[Problem details] Every line holding the string "degrees" should be copied from the listing.

[Data below]
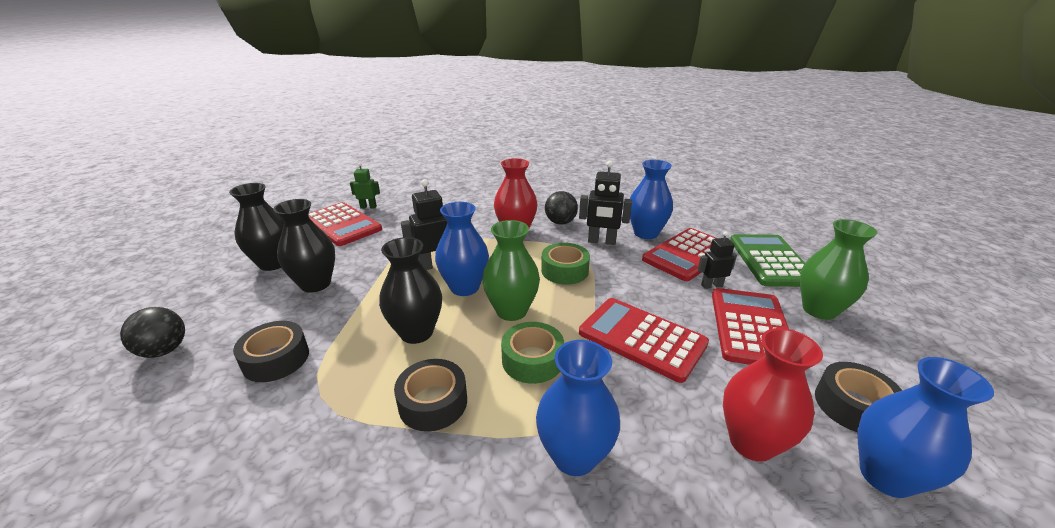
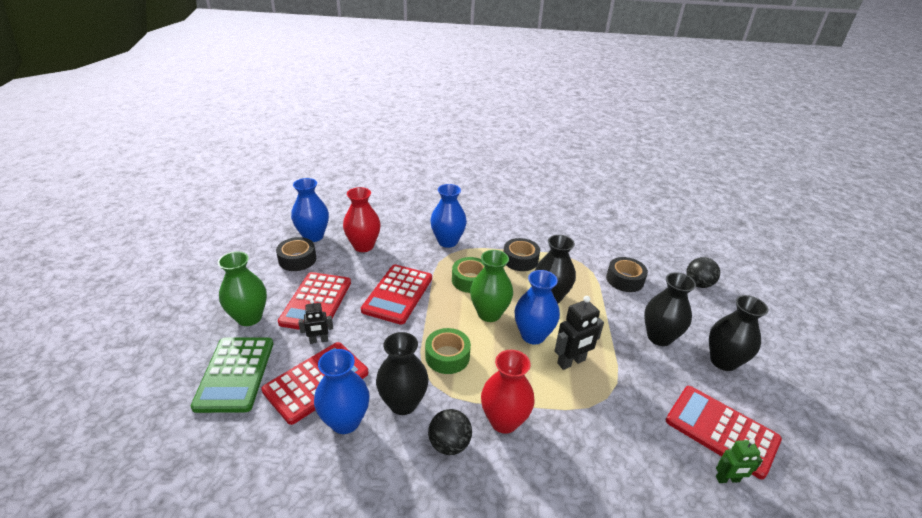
camera: 175 degrees right, 5 degrees up
(601, 241) = (403, 403): black robot -> black vase
(642, 338) = (397, 294): red calculator -> red calculator turned 75 degrees clockwise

[Task solution]
camera: 175 degrees right, 5 degrees up
(642, 338) = (397, 294): red calculator -> red calculator turned 75 degrees clockwise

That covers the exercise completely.